--- Data extracts Enclosed Below ---

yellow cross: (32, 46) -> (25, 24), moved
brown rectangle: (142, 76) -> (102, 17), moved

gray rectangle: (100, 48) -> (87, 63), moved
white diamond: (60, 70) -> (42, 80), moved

--- End of Enclosed Data extracts ---
--- Data extracts Enclosed Below ---

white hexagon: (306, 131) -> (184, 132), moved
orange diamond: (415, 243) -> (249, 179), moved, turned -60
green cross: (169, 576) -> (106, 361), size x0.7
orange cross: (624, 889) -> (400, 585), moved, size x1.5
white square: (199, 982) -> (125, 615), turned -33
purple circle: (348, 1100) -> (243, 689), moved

--- End of Enclosed Data extracts ---

• _Task goal_
Which lines in the records above include the word "turned"? Copy them out.

• _Output_
orange diamond: (415, 243) -> (249, 179), moved, turned -60
white square: (199, 982) -> (125, 615), turned -33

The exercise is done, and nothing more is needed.